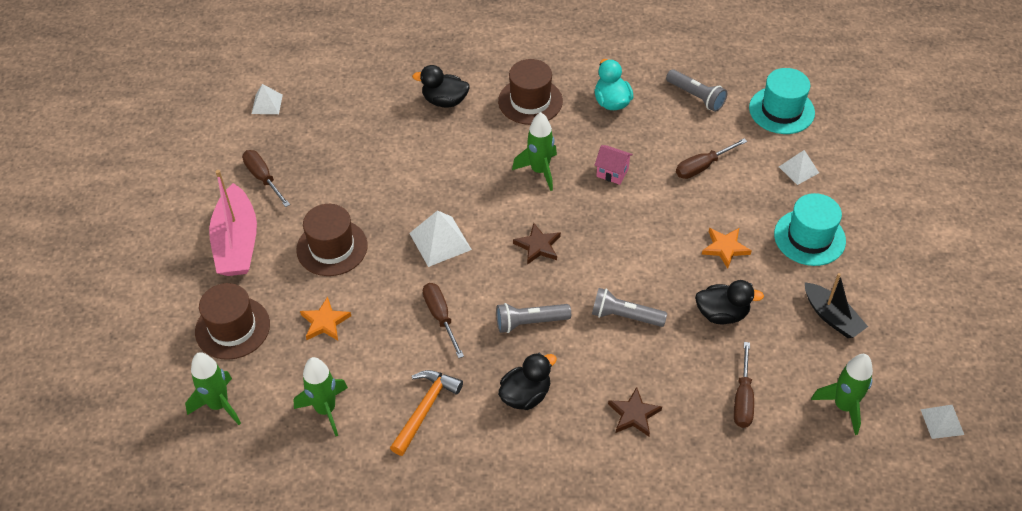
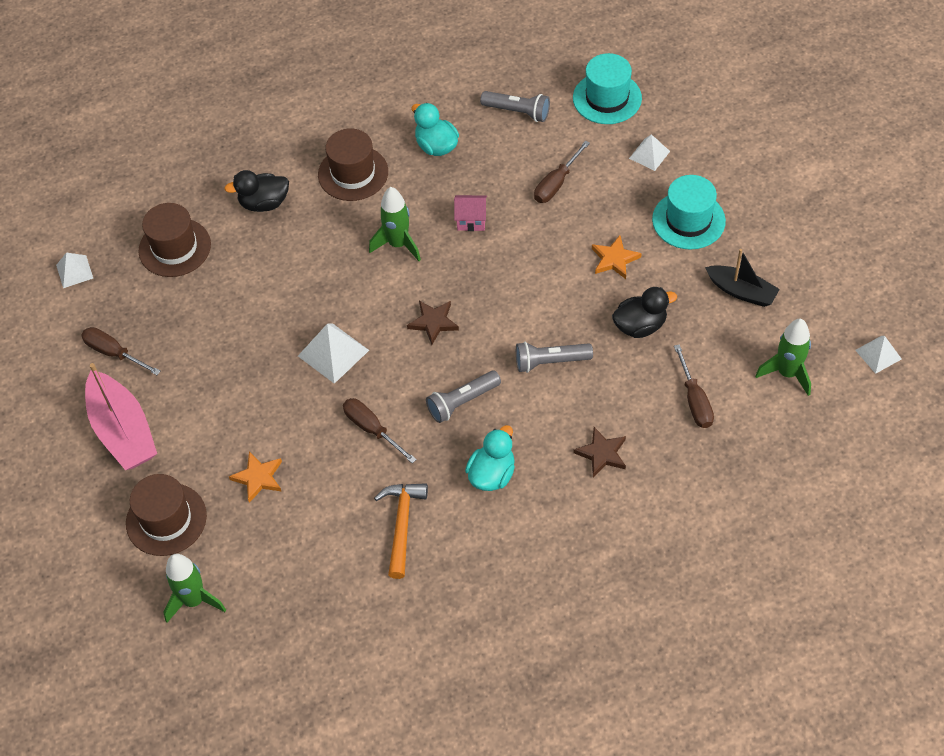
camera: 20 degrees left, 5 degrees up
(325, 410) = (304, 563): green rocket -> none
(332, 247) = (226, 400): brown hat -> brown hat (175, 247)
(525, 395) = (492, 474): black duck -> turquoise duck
********************
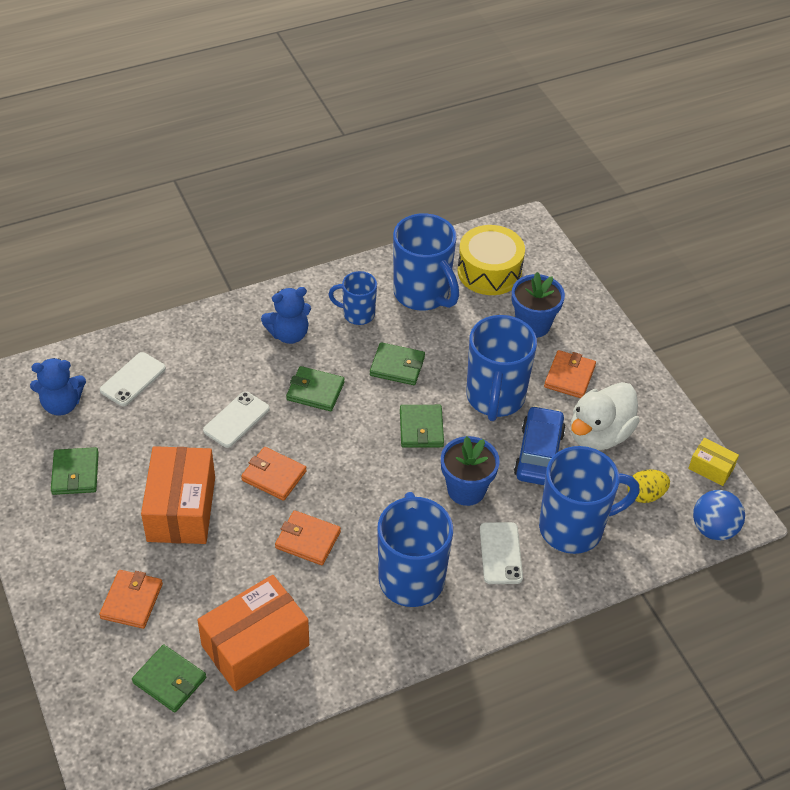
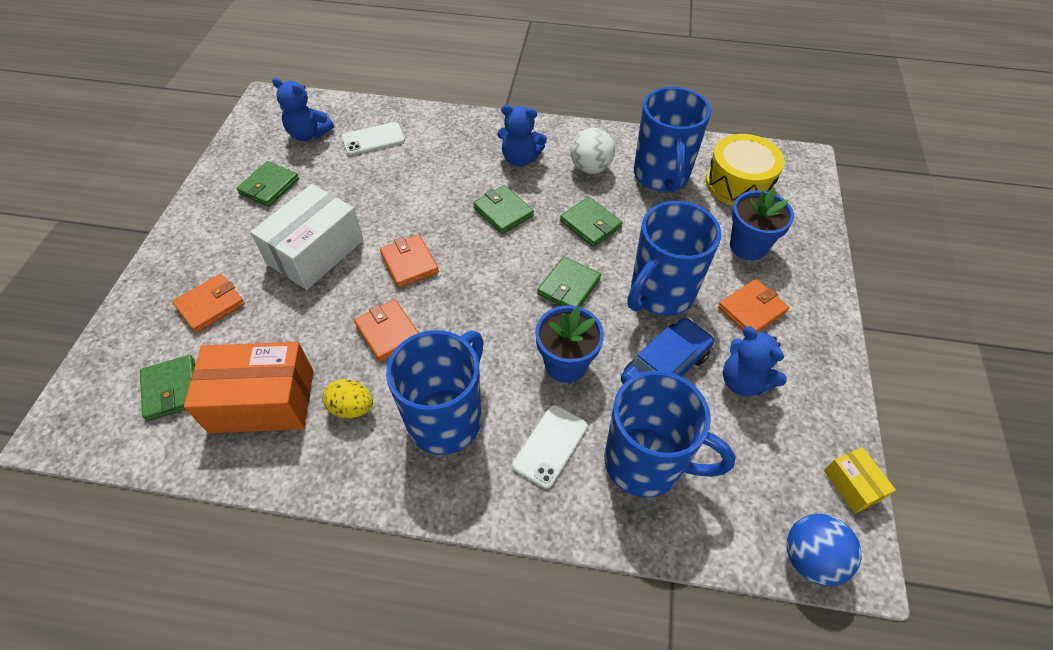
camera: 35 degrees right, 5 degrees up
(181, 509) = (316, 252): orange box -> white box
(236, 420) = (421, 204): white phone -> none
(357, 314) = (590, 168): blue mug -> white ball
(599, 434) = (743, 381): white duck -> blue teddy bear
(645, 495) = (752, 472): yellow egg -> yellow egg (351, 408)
********************
WHAT TO DO – The answer is the run of lines above from the line containing "camera: 20 degrees left, 5 degrees up" through the line containing "(525, 395) = (492, 474): black", copied exactly and alone.

TASK ANSWER –
camera: 20 degrees left, 5 degrees up
(325, 410) = (304, 563): green rocket -> none
(332, 247) = (226, 400): brown hat -> brown hat (175, 247)
(525, 395) = (492, 474): black duck -> turquoise duck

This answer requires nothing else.